STUDY MATERIAL:
++++++

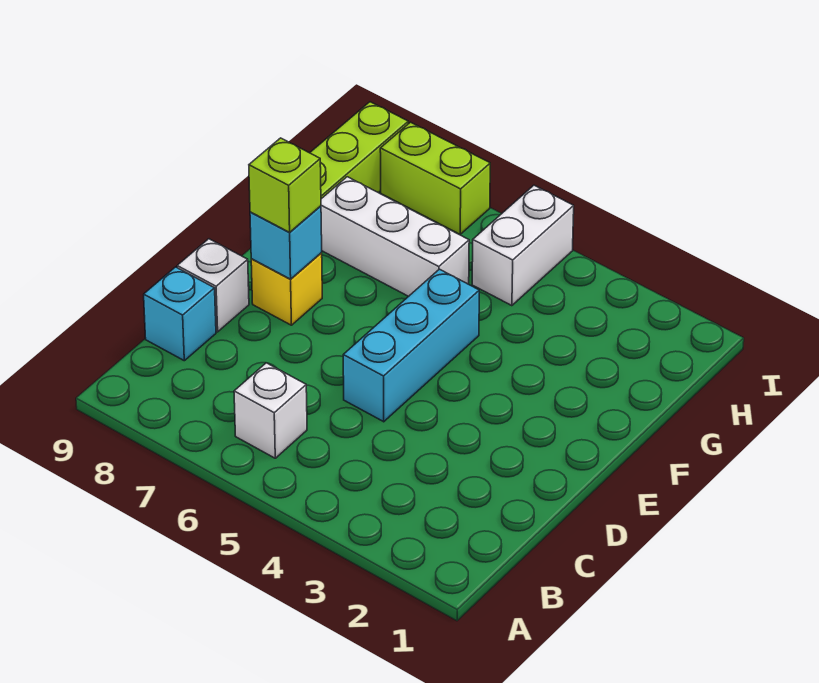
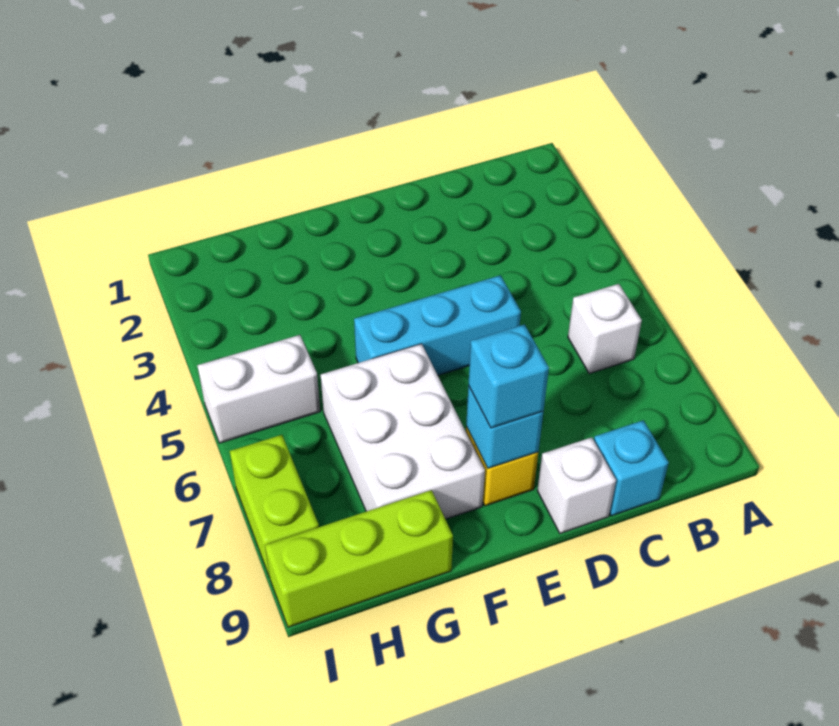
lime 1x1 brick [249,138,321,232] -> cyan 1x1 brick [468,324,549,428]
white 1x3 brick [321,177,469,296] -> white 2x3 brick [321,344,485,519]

++++++

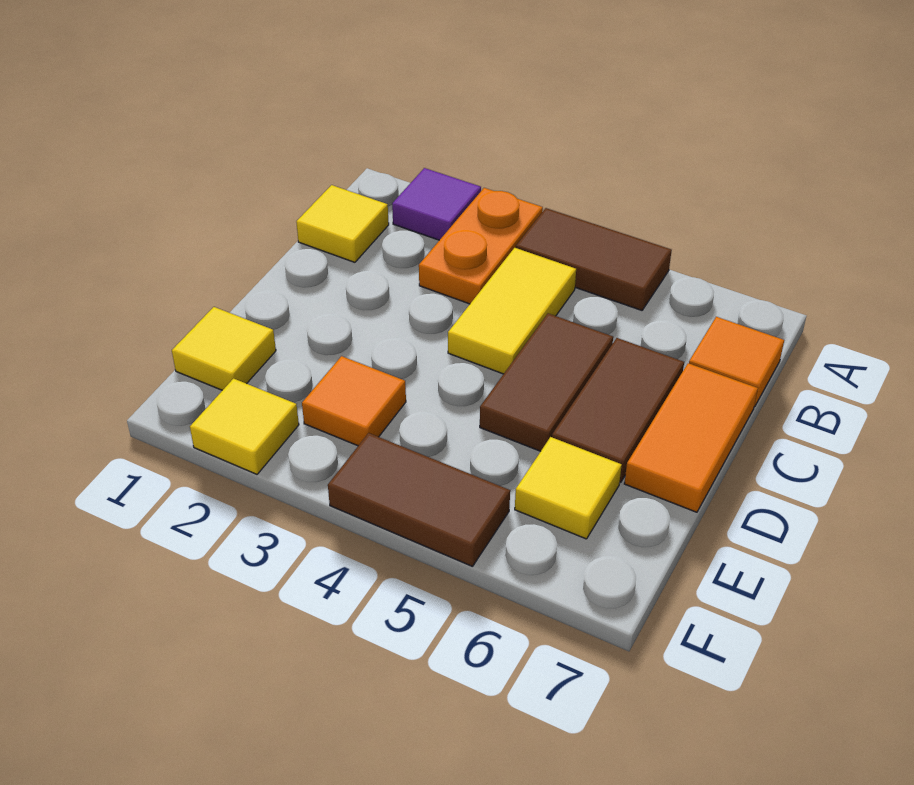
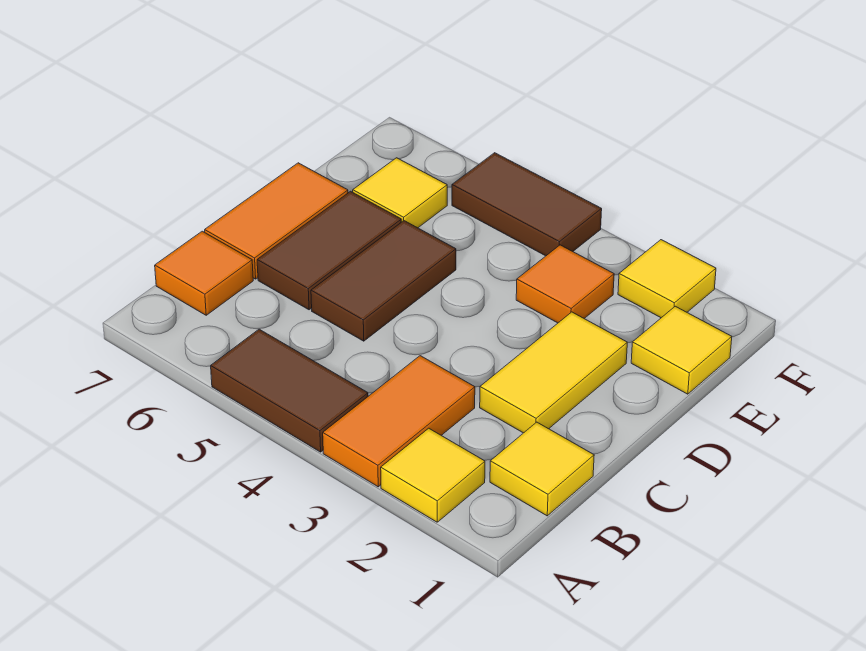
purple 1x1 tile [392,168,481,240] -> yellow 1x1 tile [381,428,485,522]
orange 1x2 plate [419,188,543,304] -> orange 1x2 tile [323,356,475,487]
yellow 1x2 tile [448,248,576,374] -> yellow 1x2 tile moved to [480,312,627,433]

++++++

PROBLEM:
Using the data above, reproduce exactly the lines from the line that contains "lime 1x1 brick" through the line that contains "white 1x3 brick", including both.

ANSWER SPACE:
lime 1x1 brick [249,138,321,232] -> cyan 1x1 brick [468,324,549,428]
white 1x3 brick [321,177,469,296] -> white 2x3 brick [321,344,485,519]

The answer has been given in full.